▶ [Given data]:
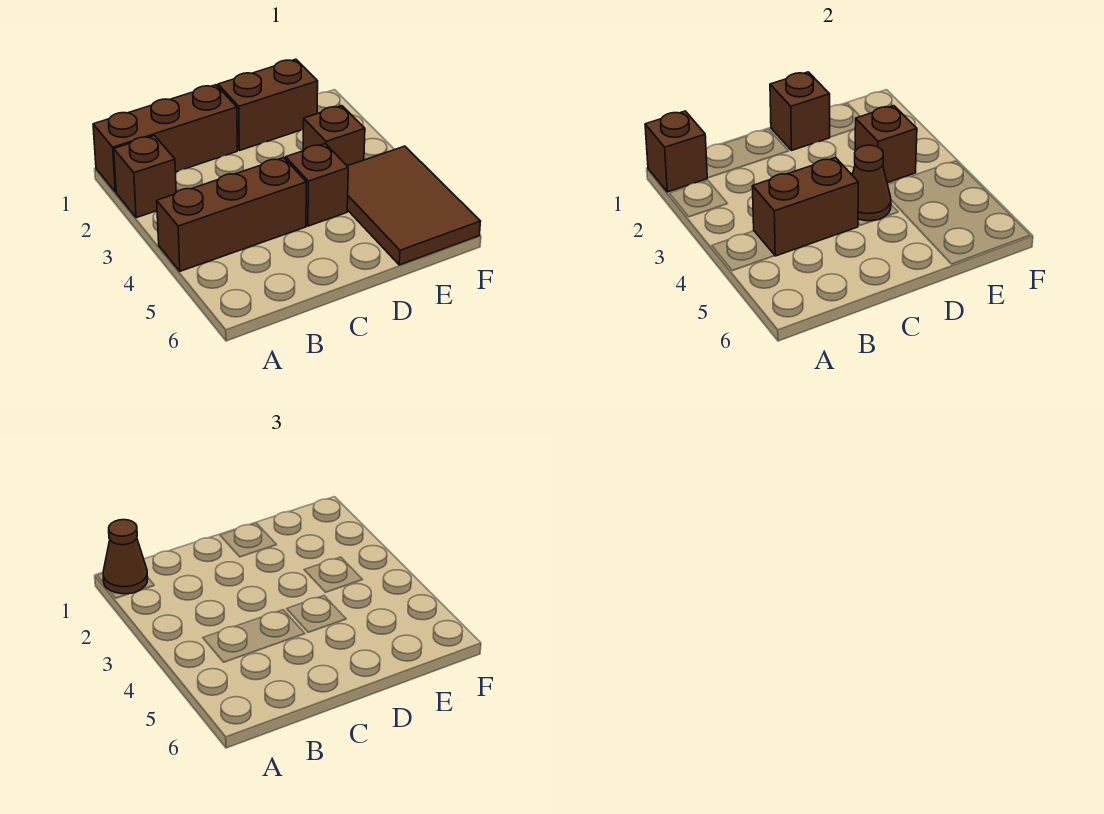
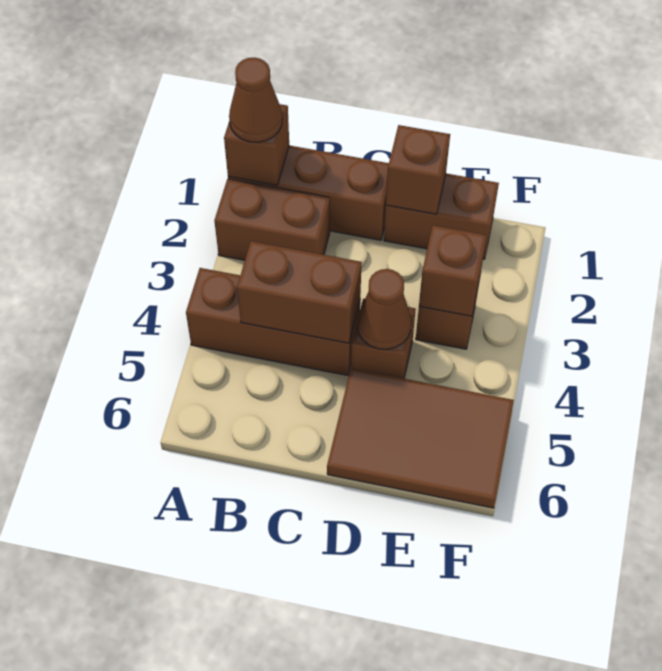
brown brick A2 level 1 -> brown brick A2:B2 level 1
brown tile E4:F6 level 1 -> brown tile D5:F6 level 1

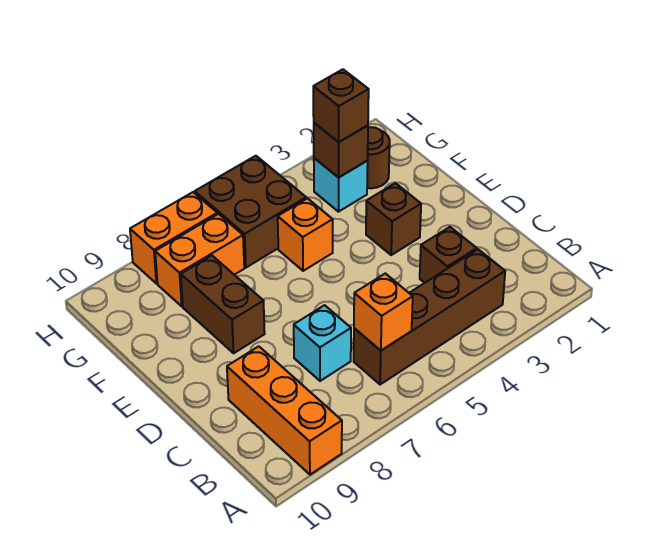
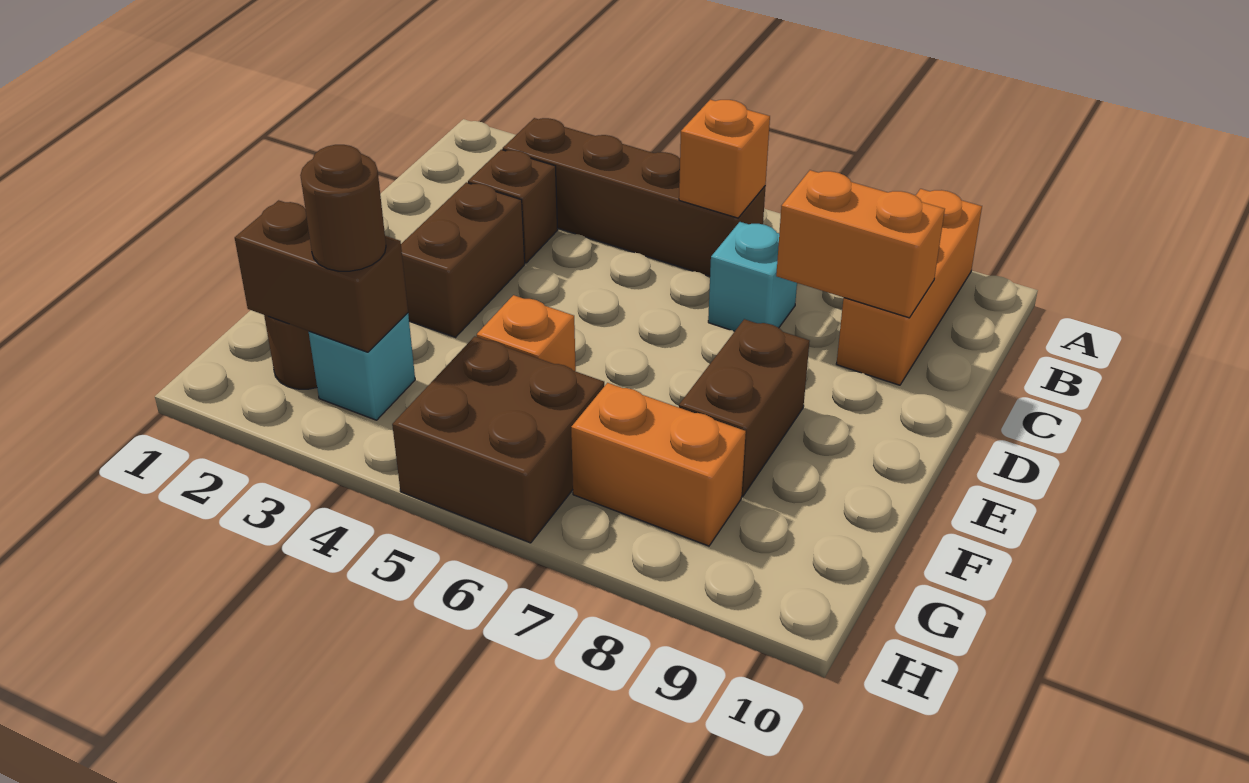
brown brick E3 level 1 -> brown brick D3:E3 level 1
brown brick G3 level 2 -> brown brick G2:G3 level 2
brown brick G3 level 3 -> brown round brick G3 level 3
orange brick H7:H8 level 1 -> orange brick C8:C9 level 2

▶ [Exercise prompt]:
Each entry above must be printed exactly, apart from its pictures.

▶ [Output]:
brown brick A2 level 1 -> brown brick A2:B2 level 1
brown tile E4:F6 level 1 -> brown tile D5:F6 level 1

brown brick E3 level 1 -> brown brick D3:E3 level 1
brown brick G3 level 2 -> brown brick G2:G3 level 2
brown brick G3 level 3 -> brown round brick G3 level 3
orange brick H7:H8 level 1 -> orange brick C8:C9 level 2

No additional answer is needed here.